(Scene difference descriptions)
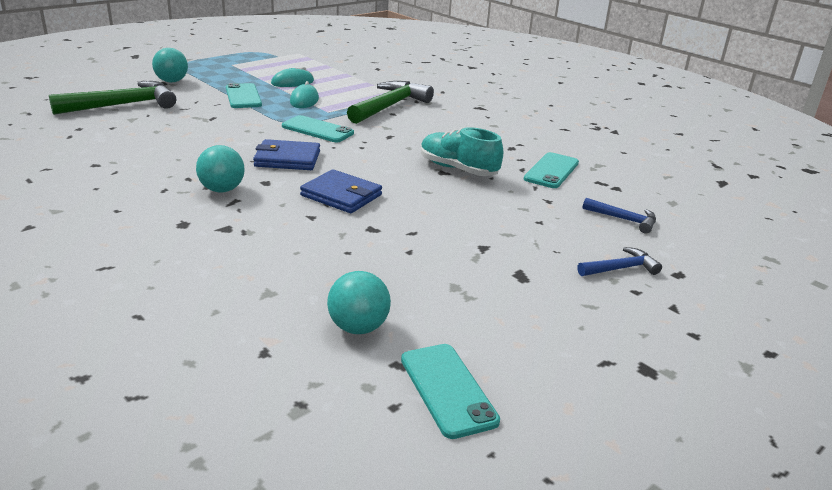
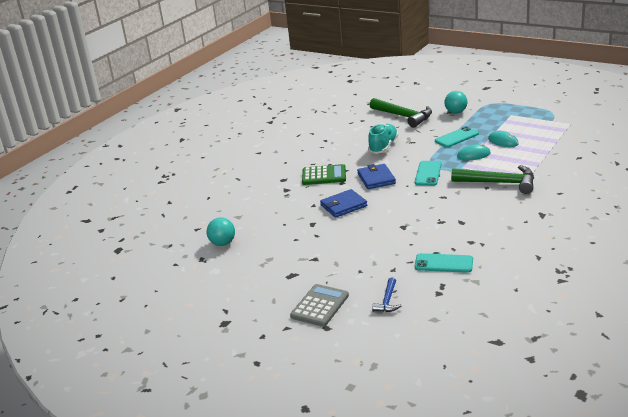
camera: 80 degrees right, 0 degrees up
(222, 190) = (324, 176): turquoise ball -> green calculator
(341, 195) = (343, 205): blue wallet -> blue wallet turned 45 degrees clockwise
(448, 389) = (189, 273): turquoise phone -> none
(458, 169) = (412, 230): turquoise shoe -> turquoise shoe (383, 147)
(621, 268) = (320, 306): blue hammer -> grey calculator

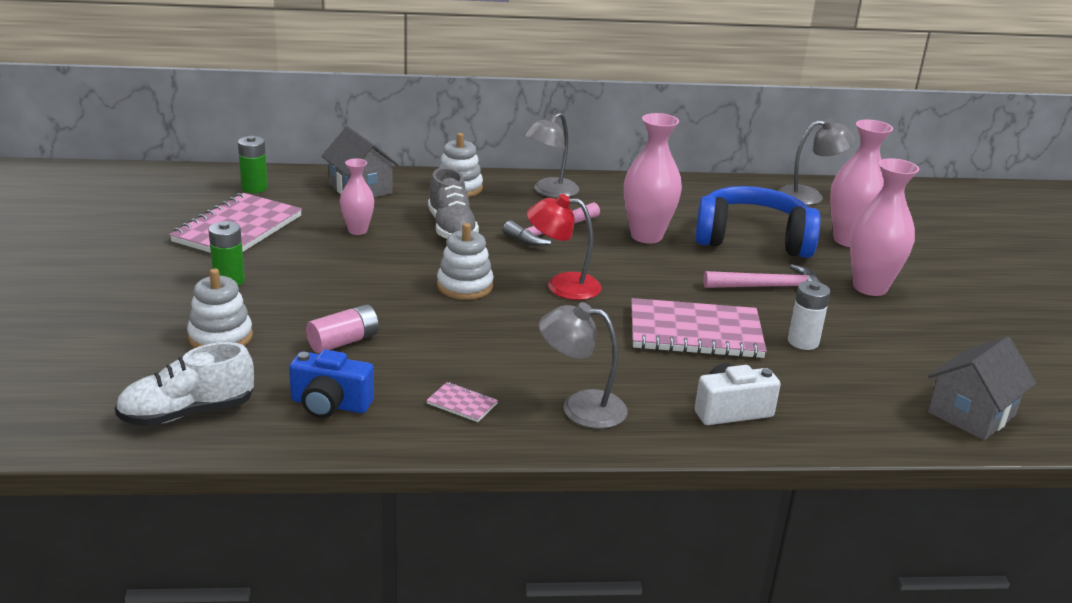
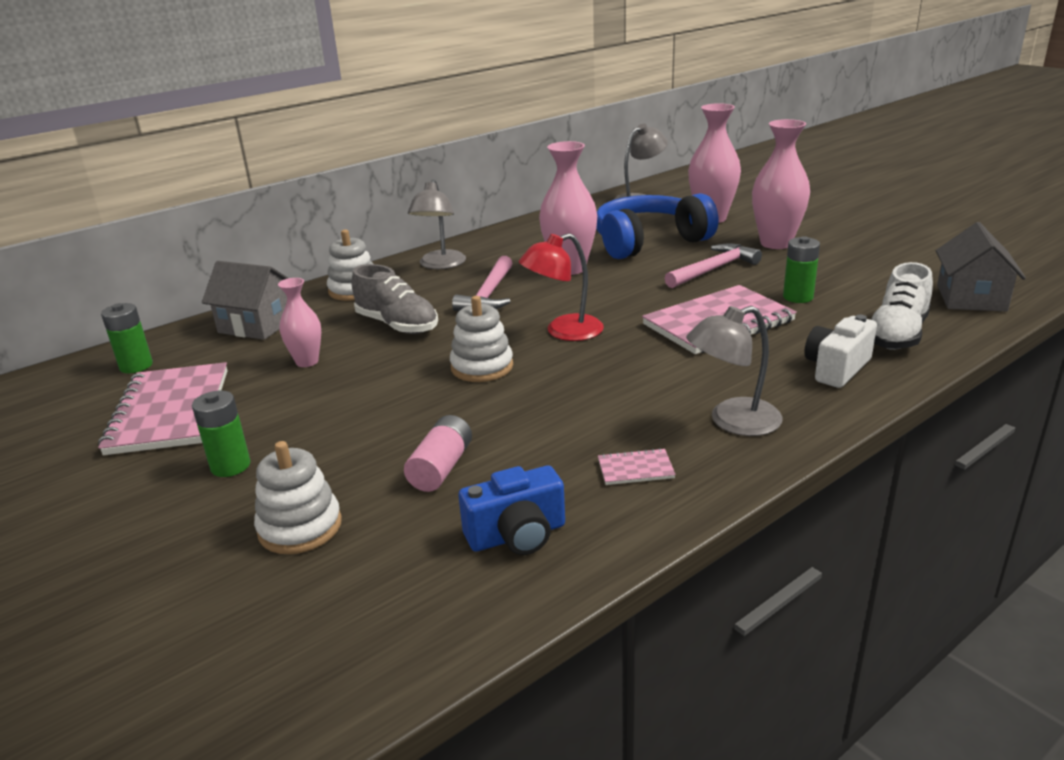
camera: 30 degrees left, 0 degrees up
(187, 413) = (375, 630): white shoe -> white shoe (897, 334)
(803, 342) = (798, 297): white battery -> green battery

→ What is being asked:
Transcribe each entry exactly; images stay out.

→ Output for this exercise:
camera: 80 degrees right, 0 degrees up
(222, 190) = (324, 176): turquoise ball -> green calculator
(341, 195) = (343, 205): blue wallet -> blue wallet turned 45 degrees clockwise
(448, 389) = (189, 273): turquoise phone -> none
(458, 169) = (412, 230): turquoise shoe -> turquoise shoe (383, 147)
(621, 268) = (320, 306): blue hammer -> grey calculator

camera: 30 degrees left, 0 degrees up
(187, 413) = (375, 630): white shoe -> white shoe (897, 334)
(803, 342) = (798, 297): white battery -> green battery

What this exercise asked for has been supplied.